--- Task data ---

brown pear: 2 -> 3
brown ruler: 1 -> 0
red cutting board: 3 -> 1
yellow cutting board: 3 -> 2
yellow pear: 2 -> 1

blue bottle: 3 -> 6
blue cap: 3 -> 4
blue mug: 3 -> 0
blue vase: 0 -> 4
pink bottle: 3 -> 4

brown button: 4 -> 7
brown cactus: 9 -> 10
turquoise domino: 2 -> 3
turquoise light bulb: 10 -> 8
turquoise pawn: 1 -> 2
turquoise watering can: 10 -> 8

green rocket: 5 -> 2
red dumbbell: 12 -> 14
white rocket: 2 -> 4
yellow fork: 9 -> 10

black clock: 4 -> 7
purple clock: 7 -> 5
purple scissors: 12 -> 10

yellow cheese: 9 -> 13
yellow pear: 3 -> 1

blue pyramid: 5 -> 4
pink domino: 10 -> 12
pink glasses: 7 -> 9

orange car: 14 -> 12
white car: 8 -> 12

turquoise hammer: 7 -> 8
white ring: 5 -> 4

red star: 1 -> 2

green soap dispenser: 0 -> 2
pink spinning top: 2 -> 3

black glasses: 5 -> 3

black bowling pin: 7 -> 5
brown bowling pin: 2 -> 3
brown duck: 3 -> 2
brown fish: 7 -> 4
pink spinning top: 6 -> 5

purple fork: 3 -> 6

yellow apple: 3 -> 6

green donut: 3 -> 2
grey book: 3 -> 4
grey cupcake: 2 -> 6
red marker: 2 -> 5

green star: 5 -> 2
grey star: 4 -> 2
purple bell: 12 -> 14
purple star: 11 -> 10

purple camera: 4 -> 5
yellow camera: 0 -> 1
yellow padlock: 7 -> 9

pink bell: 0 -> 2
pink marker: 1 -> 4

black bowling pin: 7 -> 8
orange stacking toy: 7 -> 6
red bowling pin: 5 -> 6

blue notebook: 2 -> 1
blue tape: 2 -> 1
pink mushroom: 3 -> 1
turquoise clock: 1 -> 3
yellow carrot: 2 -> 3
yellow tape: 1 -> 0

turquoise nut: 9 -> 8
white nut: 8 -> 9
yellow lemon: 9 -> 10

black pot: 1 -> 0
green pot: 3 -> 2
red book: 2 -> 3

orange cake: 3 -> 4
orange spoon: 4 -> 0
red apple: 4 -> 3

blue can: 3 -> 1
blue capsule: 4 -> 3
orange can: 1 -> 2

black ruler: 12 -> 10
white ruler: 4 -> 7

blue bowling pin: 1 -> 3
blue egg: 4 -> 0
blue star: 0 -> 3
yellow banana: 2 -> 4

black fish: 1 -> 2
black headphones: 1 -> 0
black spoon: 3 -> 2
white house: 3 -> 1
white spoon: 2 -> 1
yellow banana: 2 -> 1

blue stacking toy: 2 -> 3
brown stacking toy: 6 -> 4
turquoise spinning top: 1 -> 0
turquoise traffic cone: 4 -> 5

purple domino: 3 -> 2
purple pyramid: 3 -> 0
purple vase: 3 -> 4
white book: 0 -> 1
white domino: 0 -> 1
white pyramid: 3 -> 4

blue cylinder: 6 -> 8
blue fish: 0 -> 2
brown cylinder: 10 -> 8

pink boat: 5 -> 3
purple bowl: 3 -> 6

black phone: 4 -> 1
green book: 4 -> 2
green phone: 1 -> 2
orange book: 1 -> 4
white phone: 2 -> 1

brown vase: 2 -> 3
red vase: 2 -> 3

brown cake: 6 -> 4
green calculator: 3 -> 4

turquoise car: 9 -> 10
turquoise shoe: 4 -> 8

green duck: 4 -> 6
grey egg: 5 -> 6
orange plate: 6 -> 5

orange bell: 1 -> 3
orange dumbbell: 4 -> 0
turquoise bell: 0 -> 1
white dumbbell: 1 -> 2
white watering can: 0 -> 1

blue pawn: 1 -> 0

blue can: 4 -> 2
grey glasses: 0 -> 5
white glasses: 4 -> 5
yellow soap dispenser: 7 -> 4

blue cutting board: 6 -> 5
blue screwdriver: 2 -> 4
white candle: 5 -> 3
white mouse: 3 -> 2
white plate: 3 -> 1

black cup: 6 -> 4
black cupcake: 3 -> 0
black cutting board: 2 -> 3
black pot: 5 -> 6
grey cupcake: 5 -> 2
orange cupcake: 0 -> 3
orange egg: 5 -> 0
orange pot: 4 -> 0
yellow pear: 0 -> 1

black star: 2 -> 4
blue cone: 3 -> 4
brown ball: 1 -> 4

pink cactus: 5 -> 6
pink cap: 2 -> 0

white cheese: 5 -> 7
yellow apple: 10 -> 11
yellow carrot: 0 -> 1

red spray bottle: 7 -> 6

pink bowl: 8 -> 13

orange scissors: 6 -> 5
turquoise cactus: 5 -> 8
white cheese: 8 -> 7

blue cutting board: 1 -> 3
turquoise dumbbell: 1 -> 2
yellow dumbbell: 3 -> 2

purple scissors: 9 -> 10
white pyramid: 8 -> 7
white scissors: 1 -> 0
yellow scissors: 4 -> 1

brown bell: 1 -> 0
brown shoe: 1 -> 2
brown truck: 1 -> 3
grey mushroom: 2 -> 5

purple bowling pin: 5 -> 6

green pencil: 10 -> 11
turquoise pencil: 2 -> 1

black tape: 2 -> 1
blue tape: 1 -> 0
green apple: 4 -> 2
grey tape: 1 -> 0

---

What the task requires >> Copy out only the lines of the records above from the one with "turquoise pawn: 1 -> 2" through the one with "turquoise hammer: 7 -> 8", exactly as they stand, both included.

Output below >>
turquoise pawn: 1 -> 2
turquoise watering can: 10 -> 8

green rocket: 5 -> 2
red dumbbell: 12 -> 14
white rocket: 2 -> 4
yellow fork: 9 -> 10

black clock: 4 -> 7
purple clock: 7 -> 5
purple scissors: 12 -> 10

yellow cheese: 9 -> 13
yellow pear: 3 -> 1

blue pyramid: 5 -> 4
pink domino: 10 -> 12
pink glasses: 7 -> 9

orange car: 14 -> 12
white car: 8 -> 12

turquoise hammer: 7 -> 8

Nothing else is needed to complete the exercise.